Records provided:
────────

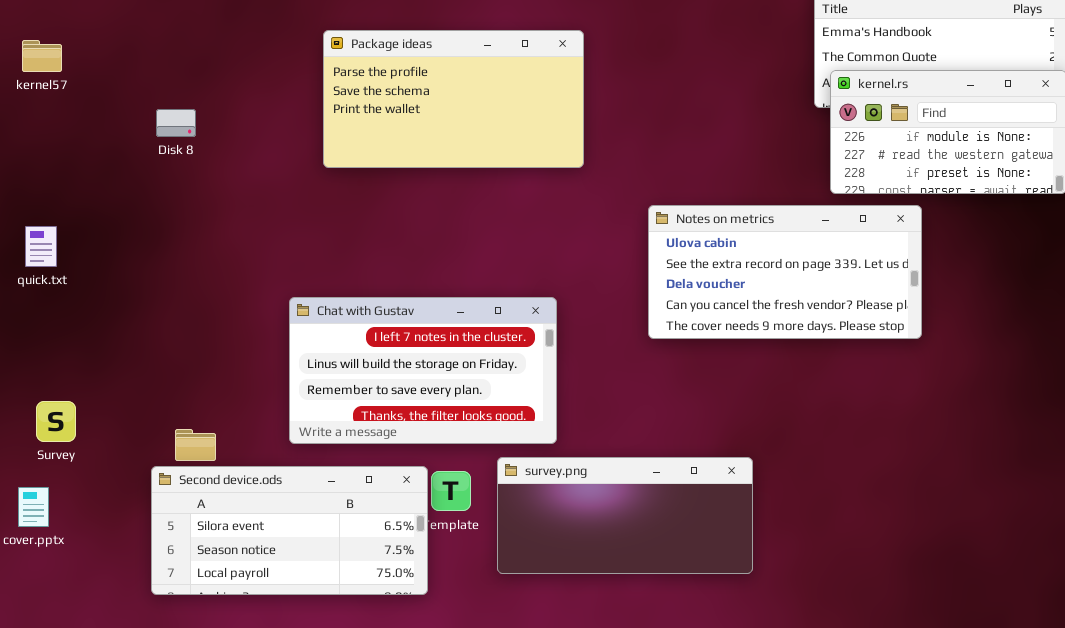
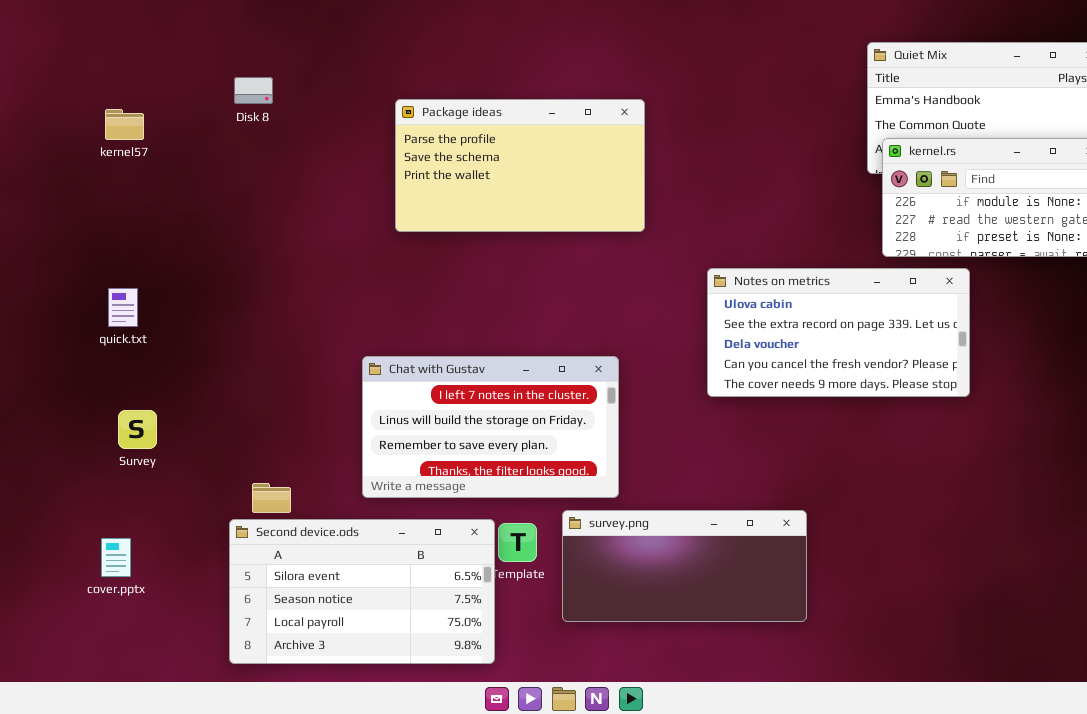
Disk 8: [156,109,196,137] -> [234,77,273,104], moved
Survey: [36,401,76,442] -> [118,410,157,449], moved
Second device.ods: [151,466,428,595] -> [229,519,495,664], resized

────────

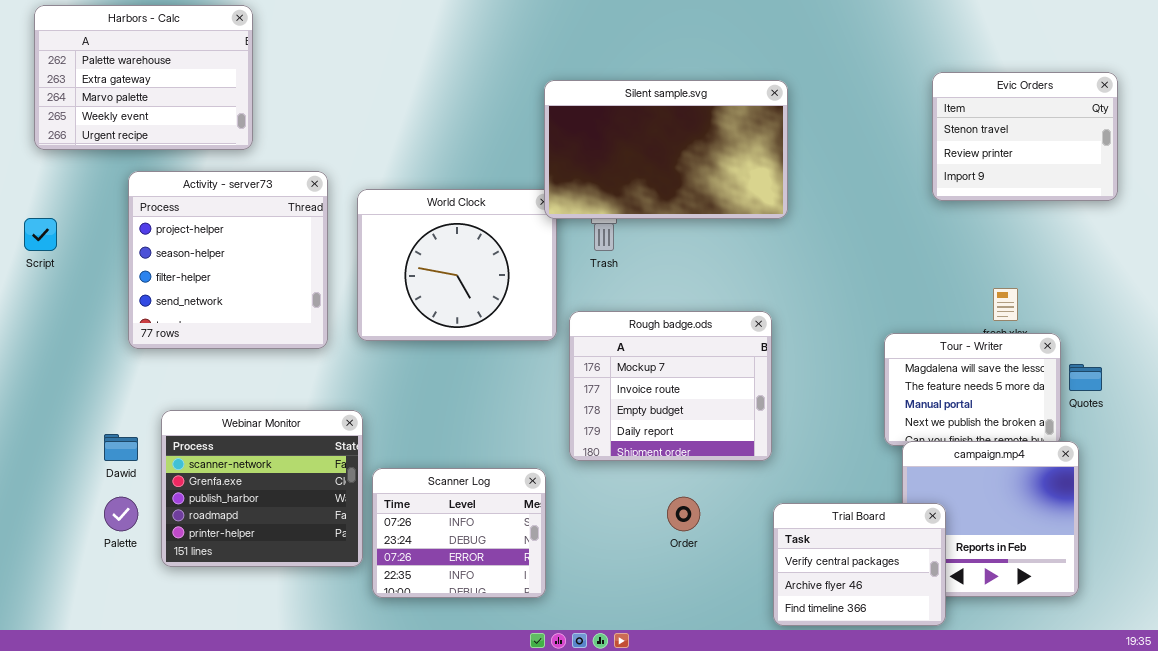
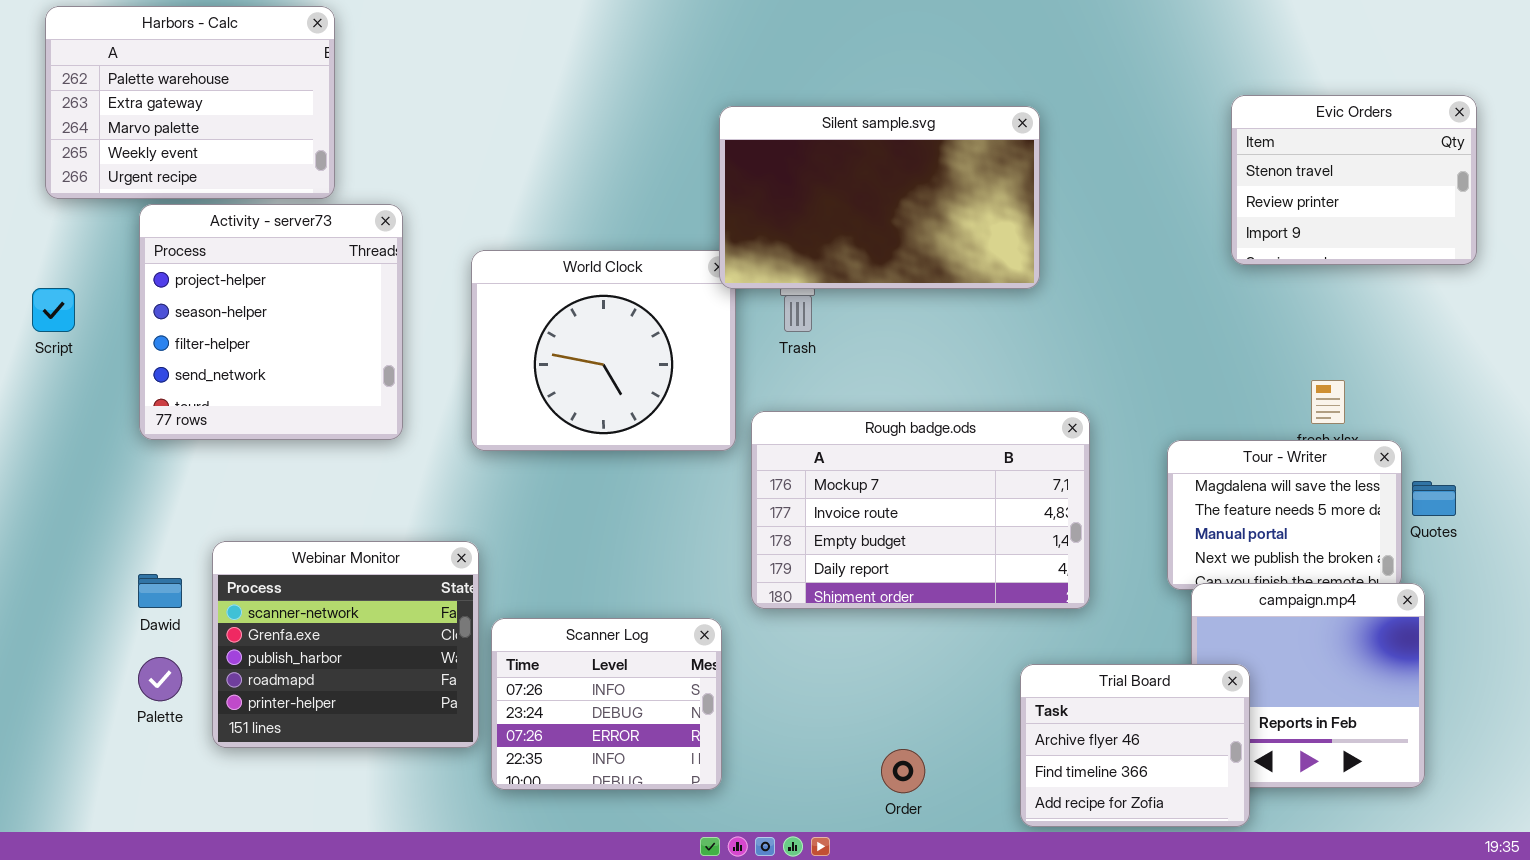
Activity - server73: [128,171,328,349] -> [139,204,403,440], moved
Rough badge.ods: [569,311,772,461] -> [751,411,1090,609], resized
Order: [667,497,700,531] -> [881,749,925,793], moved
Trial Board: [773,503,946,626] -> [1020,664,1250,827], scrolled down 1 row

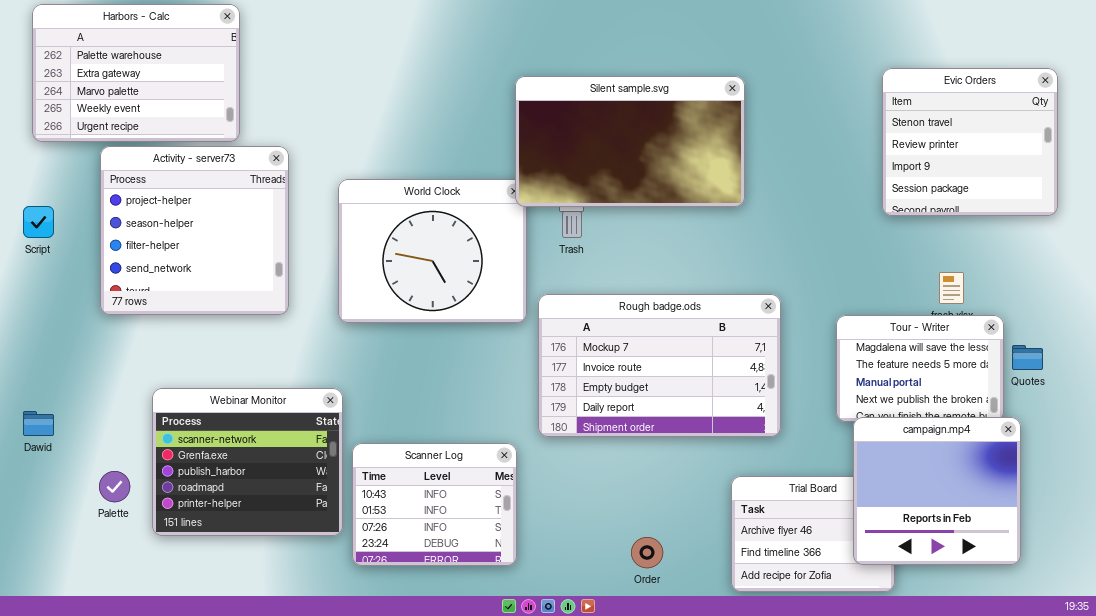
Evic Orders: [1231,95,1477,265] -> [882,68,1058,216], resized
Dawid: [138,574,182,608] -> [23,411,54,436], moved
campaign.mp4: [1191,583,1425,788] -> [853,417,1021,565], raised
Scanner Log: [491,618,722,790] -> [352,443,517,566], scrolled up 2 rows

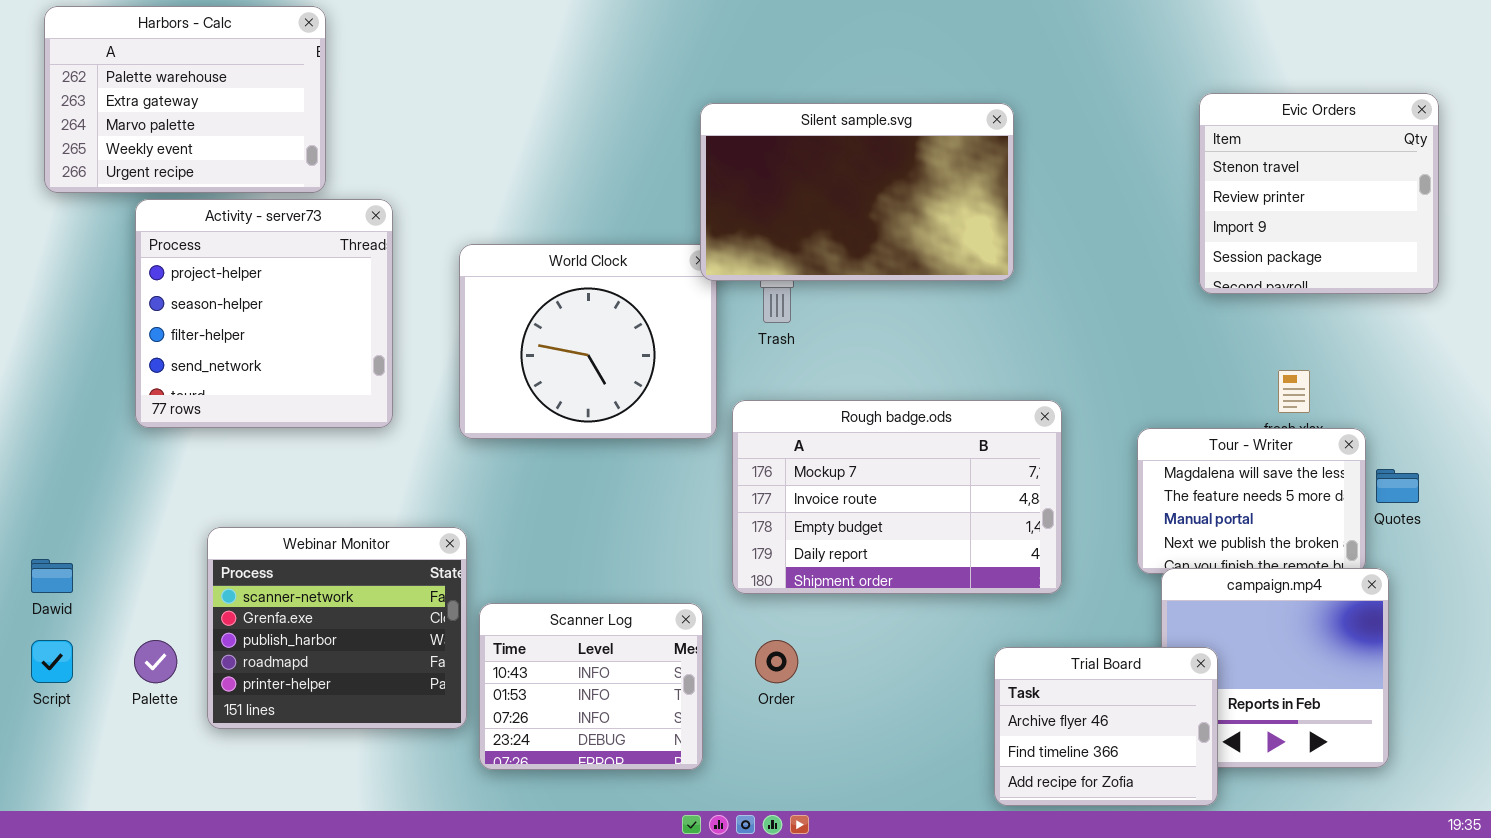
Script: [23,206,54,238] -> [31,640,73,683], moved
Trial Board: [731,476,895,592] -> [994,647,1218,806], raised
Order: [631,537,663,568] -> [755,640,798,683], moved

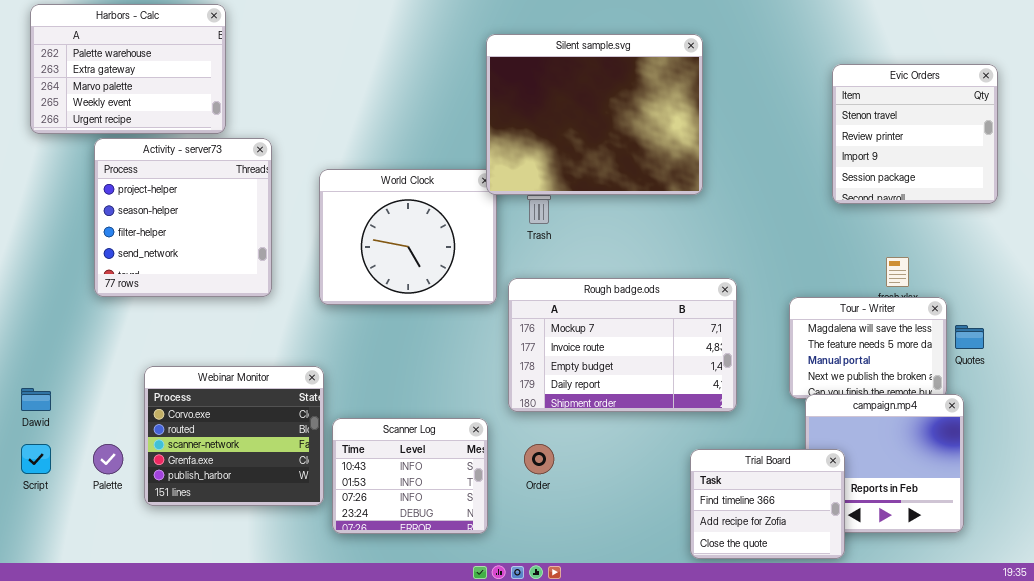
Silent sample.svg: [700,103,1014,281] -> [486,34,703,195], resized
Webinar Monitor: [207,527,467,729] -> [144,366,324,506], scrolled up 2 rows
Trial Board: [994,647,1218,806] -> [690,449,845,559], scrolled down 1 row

────────

Task details: Set the pictures aside and transcribe exactly the stretch of lines above, beginning with the one holding "Order: [667,497,700,531] ->" and ending with the one holding "Trial Board: [994,647,1218,806]".

Response:
Order: [667,497,700,531] -> [881,749,925,793], moved
Trial Board: [773,503,946,626] -> [1020,664,1250,827], scrolled down 1 row

Evic Orders: [1231,95,1477,265] -> [882,68,1058,216], resized
Dawid: [138,574,182,608] -> [23,411,54,436], moved
campaign.mp4: [1191,583,1425,788] -> [853,417,1021,565], raised
Scanner Log: [491,618,722,790] -> [352,443,517,566], scrolled up 2 rows

Script: [23,206,54,238] -> [31,640,73,683], moved
Trial Board: [731,476,895,592] -> [994,647,1218,806], raised
Order: [631,537,663,568] -> [755,640,798,683], moved

Silent sample.svg: [700,103,1014,281] -> [486,34,703,195], resized
Webinar Monitor: [207,527,467,729] -> [144,366,324,506], scrolled up 2 rows
Trial Board: [994,647,1218,806] -> [690,449,845,559], scrolled down 1 row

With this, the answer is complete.